DIRECTION → Please gather every line of the data below that contains the string "kern". Treat uppercase and lowercase letters as different.

PROVIDED ENTRIES →
┄┄┄┄┄┄┄┄┄┄
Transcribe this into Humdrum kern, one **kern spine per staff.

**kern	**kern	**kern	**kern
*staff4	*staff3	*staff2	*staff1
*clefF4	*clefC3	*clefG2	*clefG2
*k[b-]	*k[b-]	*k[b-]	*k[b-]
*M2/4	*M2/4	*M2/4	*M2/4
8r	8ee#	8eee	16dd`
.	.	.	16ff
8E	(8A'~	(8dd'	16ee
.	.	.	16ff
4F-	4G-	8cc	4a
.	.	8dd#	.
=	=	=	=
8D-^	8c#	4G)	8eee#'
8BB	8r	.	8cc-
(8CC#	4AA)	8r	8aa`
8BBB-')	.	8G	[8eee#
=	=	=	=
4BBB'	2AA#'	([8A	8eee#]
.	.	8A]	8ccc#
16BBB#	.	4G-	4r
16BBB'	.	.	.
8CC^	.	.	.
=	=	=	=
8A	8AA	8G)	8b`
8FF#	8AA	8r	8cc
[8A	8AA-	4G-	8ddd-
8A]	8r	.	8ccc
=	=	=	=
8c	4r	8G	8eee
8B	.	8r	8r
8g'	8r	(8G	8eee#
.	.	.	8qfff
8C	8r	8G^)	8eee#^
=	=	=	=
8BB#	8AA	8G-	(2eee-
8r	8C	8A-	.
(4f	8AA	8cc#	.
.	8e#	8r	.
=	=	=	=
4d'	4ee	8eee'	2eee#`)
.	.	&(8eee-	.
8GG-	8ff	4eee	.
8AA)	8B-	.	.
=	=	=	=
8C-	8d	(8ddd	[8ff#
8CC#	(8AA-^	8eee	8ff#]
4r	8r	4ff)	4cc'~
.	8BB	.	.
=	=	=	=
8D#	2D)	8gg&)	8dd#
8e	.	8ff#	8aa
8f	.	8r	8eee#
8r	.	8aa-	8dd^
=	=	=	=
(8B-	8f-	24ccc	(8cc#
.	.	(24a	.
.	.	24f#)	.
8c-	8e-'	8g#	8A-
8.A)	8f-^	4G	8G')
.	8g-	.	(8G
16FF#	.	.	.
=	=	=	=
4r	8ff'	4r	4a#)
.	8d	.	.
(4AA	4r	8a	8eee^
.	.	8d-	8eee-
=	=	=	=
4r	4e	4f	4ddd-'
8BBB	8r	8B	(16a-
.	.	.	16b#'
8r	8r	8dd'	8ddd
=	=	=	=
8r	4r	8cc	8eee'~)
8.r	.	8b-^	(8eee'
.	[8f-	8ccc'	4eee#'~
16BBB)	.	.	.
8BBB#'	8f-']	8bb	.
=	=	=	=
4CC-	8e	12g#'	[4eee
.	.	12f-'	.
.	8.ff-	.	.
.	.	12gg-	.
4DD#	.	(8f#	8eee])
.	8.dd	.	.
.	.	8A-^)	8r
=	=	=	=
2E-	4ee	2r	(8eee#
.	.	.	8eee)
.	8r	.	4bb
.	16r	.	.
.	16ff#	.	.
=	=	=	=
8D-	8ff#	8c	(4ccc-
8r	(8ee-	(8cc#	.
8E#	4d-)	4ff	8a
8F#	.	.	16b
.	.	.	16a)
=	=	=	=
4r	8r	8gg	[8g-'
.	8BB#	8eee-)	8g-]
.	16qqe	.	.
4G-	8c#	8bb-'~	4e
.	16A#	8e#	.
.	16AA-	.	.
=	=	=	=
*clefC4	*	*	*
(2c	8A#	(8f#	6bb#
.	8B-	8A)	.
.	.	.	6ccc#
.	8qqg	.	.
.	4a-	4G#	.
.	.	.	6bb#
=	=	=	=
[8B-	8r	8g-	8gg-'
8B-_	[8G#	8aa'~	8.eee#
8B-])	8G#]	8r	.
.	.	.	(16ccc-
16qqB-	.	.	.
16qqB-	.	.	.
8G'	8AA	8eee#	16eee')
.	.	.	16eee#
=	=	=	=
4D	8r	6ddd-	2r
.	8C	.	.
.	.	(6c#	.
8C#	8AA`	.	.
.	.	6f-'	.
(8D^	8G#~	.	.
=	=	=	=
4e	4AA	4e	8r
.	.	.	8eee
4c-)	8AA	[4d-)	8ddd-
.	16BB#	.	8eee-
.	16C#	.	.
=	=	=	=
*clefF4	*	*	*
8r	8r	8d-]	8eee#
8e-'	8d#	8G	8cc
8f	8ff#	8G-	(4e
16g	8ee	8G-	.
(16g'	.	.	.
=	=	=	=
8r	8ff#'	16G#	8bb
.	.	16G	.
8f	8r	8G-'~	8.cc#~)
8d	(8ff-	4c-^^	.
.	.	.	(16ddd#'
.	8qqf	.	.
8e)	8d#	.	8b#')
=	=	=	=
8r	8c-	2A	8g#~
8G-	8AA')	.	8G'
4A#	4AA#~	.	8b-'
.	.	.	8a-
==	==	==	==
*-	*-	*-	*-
┄┄┄┄┄┄┄┄┄┄
TASK RESPONSE →
Transcribe this into Humdrum kern, one **kern spine per staff.
**kern	**kern	**kern	**kern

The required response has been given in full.